■ Exercise details
If an entry holds a picture, skip the picture but copy everything else exactly.

■ Extracted records
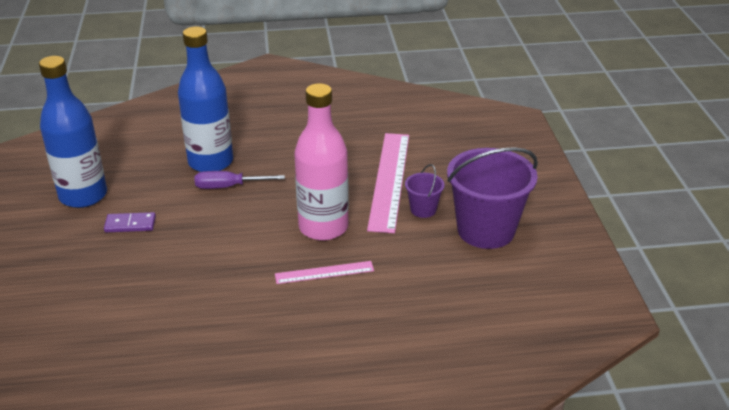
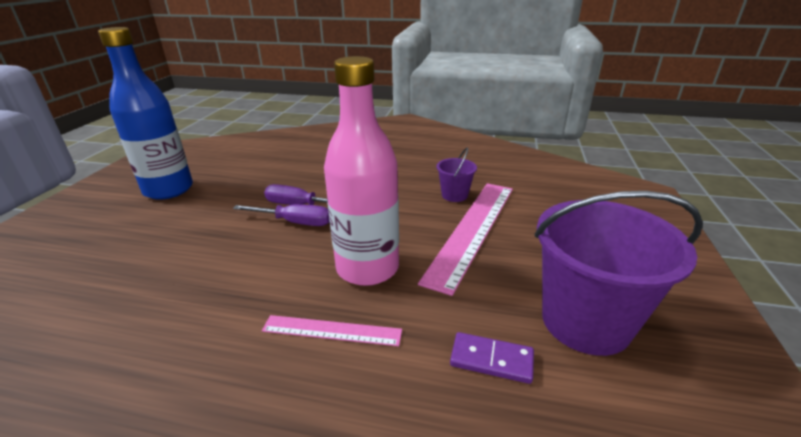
camera: 20 degrees right, 5 degrees down
(130, 224) = (178, 223): purple domino -> purple domino (491, 360)
(210, 162) = (301, 181): blue bottle -> none
(237, 203) = (295, 222): none -> purple screwdriver
(423, 209) = (502, 272): purple bucket -> purple bucket (454, 195)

■ Solution for this task
camera: 20 degrees right, 5 degrees down
(130, 224) = (178, 223): purple domino -> purple domino (491, 360)
(210, 162) = (301, 181): blue bottle -> none
(237, 203) = (295, 222): none -> purple screwdriver
(423, 209) = (502, 272): purple bucket -> purple bucket (454, 195)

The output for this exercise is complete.